Count the lines in the listing below that contain the string "grace". Reply with the number alone.

********************

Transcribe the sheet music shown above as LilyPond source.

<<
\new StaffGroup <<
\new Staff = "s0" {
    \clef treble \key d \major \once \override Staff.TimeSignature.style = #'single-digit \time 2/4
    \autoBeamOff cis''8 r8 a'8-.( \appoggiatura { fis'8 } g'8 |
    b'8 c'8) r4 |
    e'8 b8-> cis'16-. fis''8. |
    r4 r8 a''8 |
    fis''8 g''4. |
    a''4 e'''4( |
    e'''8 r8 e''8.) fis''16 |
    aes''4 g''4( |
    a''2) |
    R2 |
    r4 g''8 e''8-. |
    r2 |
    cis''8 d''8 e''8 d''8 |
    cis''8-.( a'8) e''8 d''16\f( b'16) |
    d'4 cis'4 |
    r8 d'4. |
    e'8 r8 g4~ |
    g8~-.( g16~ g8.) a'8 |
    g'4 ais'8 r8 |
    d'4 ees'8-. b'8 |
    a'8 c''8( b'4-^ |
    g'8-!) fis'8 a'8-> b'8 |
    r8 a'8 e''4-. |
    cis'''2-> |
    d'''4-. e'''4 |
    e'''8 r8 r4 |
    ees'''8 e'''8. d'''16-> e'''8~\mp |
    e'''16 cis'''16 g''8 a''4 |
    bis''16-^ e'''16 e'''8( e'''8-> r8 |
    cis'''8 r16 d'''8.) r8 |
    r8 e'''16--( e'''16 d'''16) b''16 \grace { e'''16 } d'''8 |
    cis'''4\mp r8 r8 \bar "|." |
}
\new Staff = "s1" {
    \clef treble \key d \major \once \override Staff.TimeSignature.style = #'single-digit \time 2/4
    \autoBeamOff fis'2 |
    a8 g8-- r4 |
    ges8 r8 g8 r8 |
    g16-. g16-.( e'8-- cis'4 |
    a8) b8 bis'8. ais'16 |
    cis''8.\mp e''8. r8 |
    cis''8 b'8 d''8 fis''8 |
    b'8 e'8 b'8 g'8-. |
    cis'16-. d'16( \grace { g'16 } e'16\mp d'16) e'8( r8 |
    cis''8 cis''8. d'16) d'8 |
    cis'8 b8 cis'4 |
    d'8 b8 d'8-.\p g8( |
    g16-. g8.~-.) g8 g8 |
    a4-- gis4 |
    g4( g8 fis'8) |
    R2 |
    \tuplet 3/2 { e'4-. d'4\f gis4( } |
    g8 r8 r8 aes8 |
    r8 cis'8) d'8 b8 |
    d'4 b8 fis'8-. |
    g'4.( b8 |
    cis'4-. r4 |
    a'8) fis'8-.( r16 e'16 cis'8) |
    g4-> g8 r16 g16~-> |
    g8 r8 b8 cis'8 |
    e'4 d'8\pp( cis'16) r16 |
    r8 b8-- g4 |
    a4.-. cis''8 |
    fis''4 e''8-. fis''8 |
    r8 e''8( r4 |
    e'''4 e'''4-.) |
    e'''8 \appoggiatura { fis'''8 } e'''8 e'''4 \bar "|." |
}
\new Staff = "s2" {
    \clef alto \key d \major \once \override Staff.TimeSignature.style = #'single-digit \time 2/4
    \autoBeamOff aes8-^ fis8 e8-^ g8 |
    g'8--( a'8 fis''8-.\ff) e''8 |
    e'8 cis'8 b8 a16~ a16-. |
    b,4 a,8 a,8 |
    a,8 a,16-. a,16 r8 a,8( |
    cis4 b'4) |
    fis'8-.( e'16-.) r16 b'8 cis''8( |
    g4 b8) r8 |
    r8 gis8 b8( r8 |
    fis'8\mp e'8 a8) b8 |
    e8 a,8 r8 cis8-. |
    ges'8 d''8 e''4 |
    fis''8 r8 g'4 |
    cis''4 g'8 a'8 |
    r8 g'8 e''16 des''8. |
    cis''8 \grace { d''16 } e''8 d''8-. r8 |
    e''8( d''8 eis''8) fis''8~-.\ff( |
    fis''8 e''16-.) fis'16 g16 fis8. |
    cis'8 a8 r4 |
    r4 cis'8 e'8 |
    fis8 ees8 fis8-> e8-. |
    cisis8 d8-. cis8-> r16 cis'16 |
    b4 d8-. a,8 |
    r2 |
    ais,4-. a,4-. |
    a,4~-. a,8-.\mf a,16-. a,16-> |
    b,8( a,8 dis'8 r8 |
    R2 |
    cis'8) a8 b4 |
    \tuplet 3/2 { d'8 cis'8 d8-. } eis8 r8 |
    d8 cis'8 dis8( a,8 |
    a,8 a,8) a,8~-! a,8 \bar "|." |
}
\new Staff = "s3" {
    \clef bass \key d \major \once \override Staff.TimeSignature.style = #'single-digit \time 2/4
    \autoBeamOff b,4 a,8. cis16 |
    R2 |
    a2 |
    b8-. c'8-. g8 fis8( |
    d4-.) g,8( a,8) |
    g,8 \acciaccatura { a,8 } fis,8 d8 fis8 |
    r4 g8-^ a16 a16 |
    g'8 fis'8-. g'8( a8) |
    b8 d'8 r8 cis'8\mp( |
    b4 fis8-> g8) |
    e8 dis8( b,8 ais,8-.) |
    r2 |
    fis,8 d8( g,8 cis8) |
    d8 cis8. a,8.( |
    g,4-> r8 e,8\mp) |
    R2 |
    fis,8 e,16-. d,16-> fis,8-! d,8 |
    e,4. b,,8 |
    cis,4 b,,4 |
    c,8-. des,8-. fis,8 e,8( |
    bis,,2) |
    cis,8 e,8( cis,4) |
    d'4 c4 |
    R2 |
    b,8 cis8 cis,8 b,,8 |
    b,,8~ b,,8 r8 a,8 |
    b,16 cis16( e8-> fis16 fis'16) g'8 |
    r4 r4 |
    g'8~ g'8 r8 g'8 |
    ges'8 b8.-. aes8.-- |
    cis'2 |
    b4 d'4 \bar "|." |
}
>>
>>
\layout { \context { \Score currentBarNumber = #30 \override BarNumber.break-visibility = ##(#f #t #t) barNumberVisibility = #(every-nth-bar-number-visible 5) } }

********************

• **Result for this exercise**: 3